+++ Provided records +++

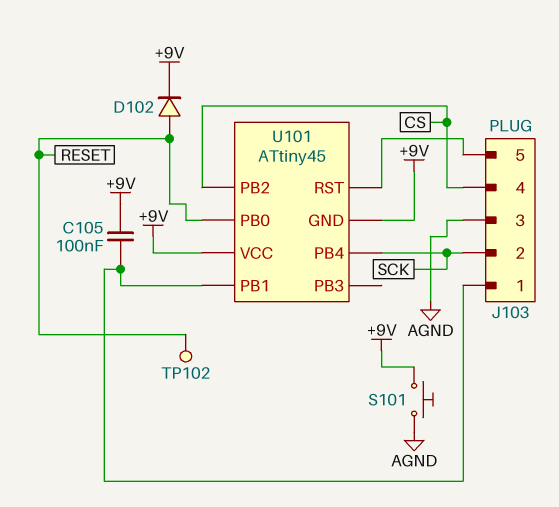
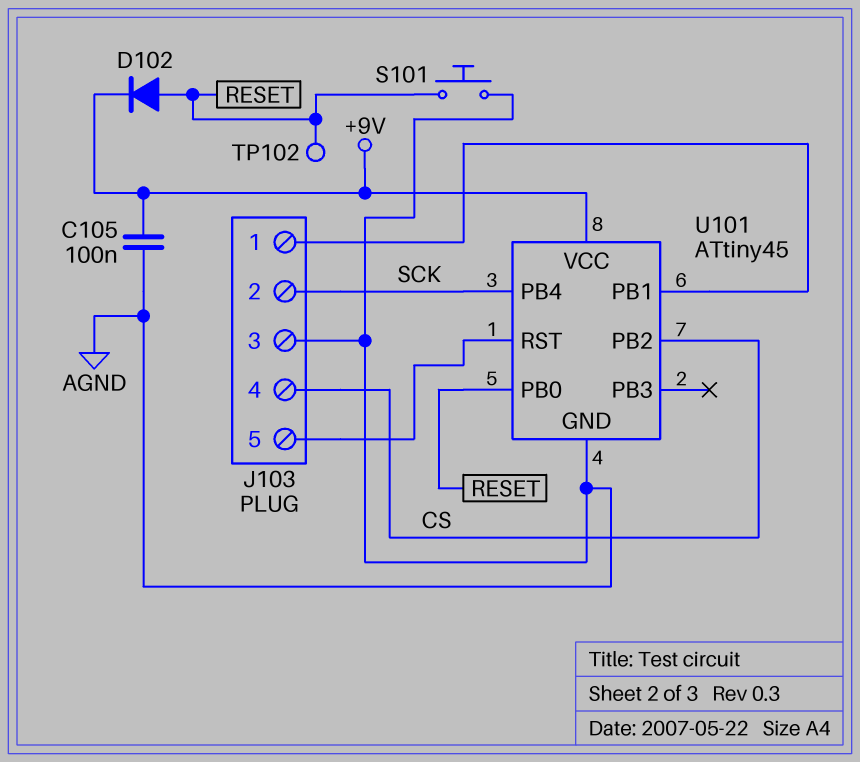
C105: 100nF (+9V, J103/1) -> 100nF (+9V, AGND)
S101: button (+9V, AGND) -> button (AGND, RESET)
U101 pin GND: +9V -> AGND

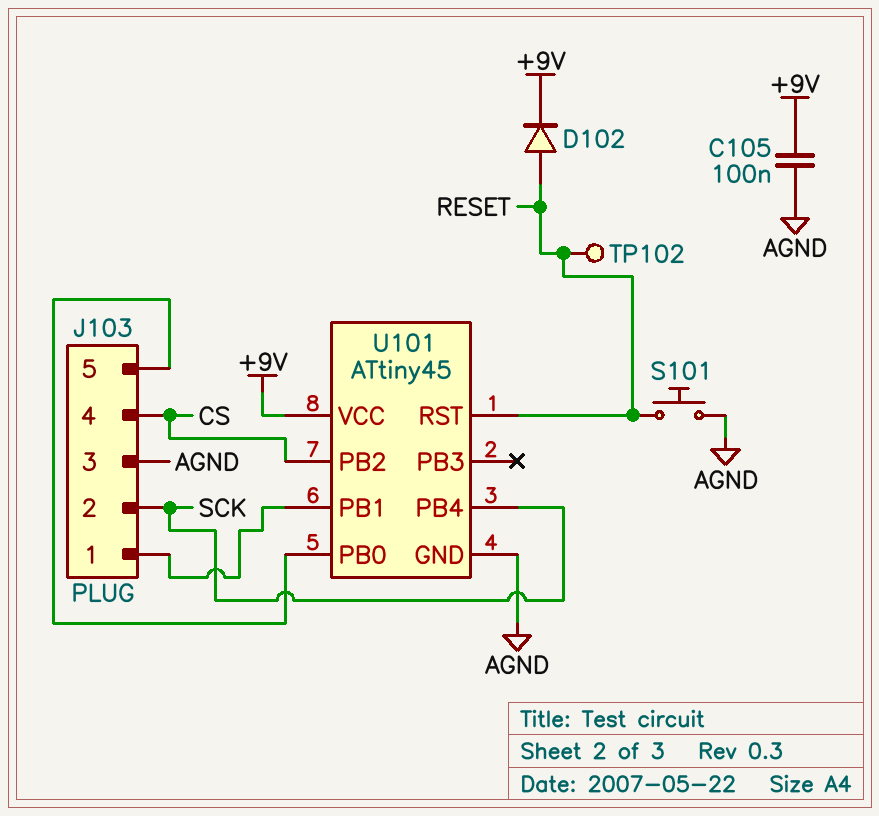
U101 pin PB0: RESET -> J103/5
U101 pin RST: J103/5 -> RESET

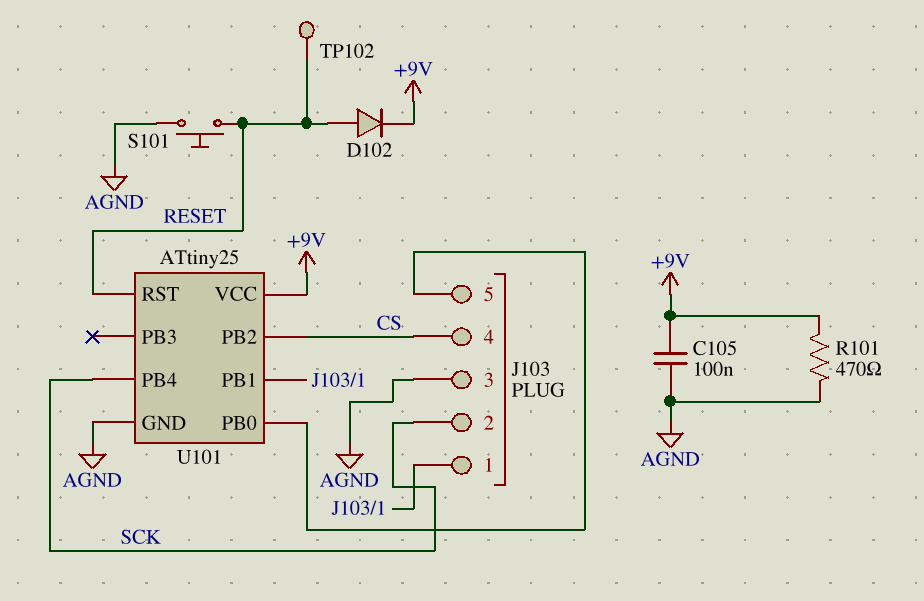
R101: none -> 470 (+9V, AGND)
U101: ATtiny45 -> ATtiny25

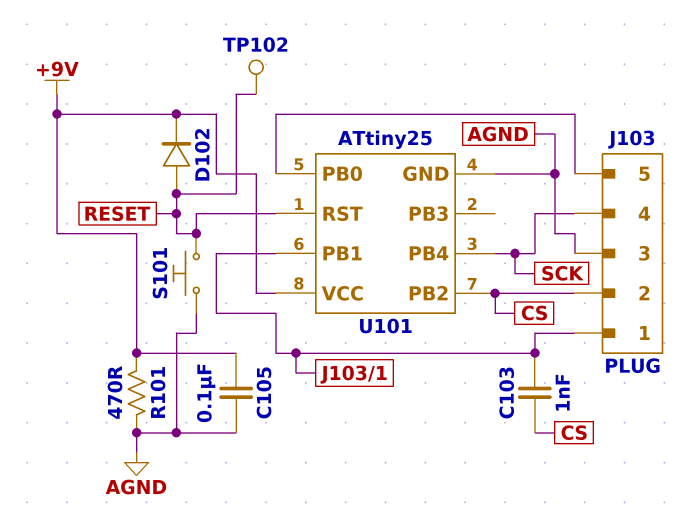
C103: none -> 1nF (CS, J103/1)
J103 pin 2: SCK -> CS
J103 pin 4: CS -> SCK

+++

Work item ▸ Your task is to find each line in the entries that contains the string "RESET" and copy it.

Output of the exercise ▸
S101: button (+9V, AGND) -> button (AGND, RESET)
U101 pin PB0: RESET -> J103/5
U101 pin RST: J103/5 -> RESET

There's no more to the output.